[Scene comparison data]
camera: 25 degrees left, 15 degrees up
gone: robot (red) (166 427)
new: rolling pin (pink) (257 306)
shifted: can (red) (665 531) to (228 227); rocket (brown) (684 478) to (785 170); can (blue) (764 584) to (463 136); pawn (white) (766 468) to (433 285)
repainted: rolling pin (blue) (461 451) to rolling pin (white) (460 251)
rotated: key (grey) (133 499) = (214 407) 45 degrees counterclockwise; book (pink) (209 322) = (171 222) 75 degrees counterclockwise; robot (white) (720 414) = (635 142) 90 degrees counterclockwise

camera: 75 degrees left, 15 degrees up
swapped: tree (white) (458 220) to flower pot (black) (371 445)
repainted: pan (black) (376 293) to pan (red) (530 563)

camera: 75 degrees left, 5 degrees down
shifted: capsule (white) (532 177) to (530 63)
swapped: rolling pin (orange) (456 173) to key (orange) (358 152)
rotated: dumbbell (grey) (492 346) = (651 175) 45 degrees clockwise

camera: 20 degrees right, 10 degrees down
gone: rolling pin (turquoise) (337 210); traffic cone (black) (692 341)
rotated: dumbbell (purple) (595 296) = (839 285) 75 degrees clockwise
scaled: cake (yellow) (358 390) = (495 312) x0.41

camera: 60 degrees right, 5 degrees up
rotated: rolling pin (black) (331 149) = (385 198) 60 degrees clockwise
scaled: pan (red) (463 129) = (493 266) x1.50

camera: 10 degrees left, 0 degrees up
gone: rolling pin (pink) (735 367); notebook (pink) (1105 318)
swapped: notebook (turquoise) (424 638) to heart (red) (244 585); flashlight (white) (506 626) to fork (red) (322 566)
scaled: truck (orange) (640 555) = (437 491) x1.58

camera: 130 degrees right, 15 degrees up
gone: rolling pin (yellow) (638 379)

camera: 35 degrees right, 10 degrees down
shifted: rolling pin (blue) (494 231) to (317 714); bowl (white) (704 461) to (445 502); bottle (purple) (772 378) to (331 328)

Task description: Return, with no change at all, every line in the entries above from the line containing "new: rolling pin (pink) (257 306)" through the line containing "repainted: rolling pin".

Exercise output:
new: rolling pin (pink) (257 306)
shifted: can (red) (665 531) to (228 227); rocket (brown) (684 478) to (785 170); can (blue) (764 584) to (463 136); pawn (white) (766 468) to (433 285)
repainted: rolling pin (blue) (461 451) to rolling pin (white) (460 251)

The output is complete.